Work to be completed
Repeat every entry word for word, but leave the images out of your copy.

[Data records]
━━━━━━━━
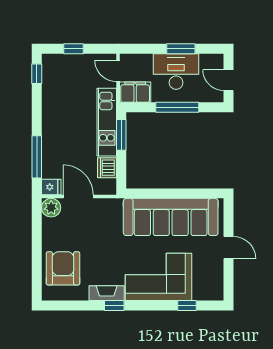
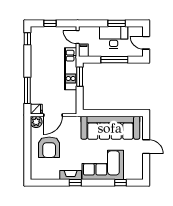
filing cabinet: (135, 92) -> (83, 50), width x0.50
dishwasher: (107, 168) -> (71, 97), removed
door: (78, 197) -> (53, 115), swing flipped
armchair: (63, 268) -> (49, 147), moved, turned 180

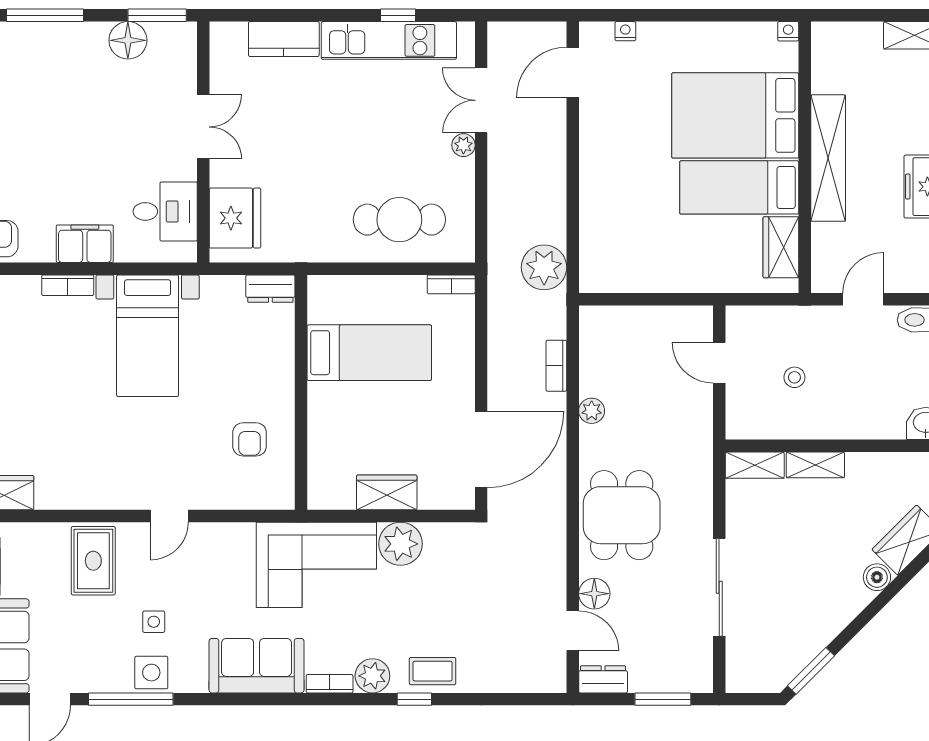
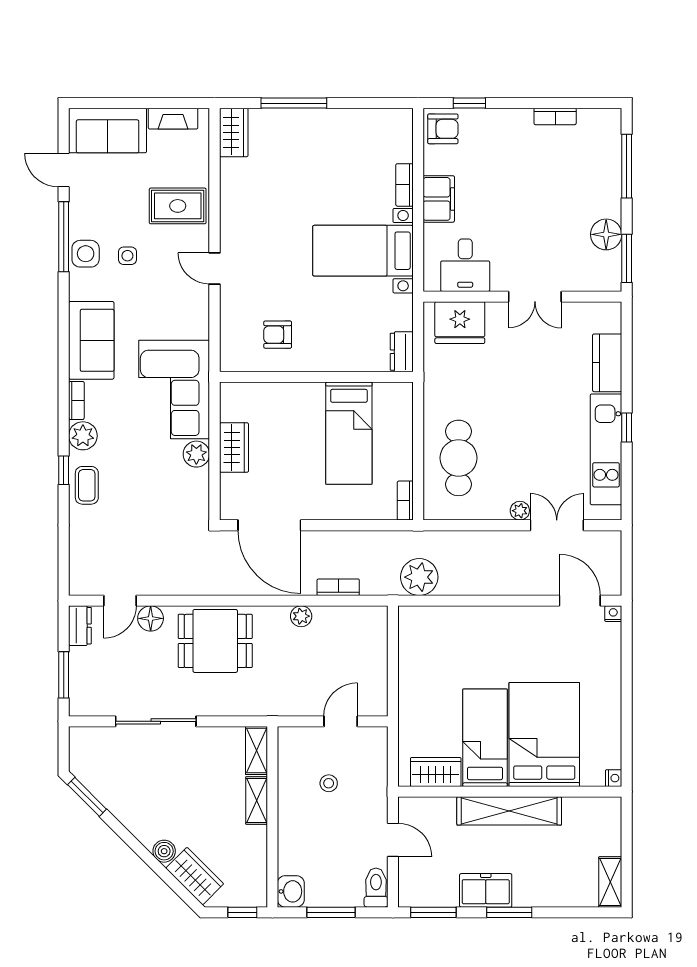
window: (398, 15) -> (627, 427), moved
nightstand: (625, 31) -> (613, 614), moved, turned -90
plant: (400, 544) -> (196, 454), width x0.73, depth x0.73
━━━━━━━━
Answer
filing cabinet: (135, 92) -> (83, 50), width x0.50
dishwasher: (107, 168) -> (71, 97), removed
door: (78, 197) -> (53, 115), swing flipped
armchair: (63, 268) -> (49, 147), moved, turned 180

window: (398, 15) -> (627, 427), moved
nightstand: (625, 31) -> (613, 614), moved, turned -90
plant: (400, 544) -> (196, 454), width x0.73, depth x0.73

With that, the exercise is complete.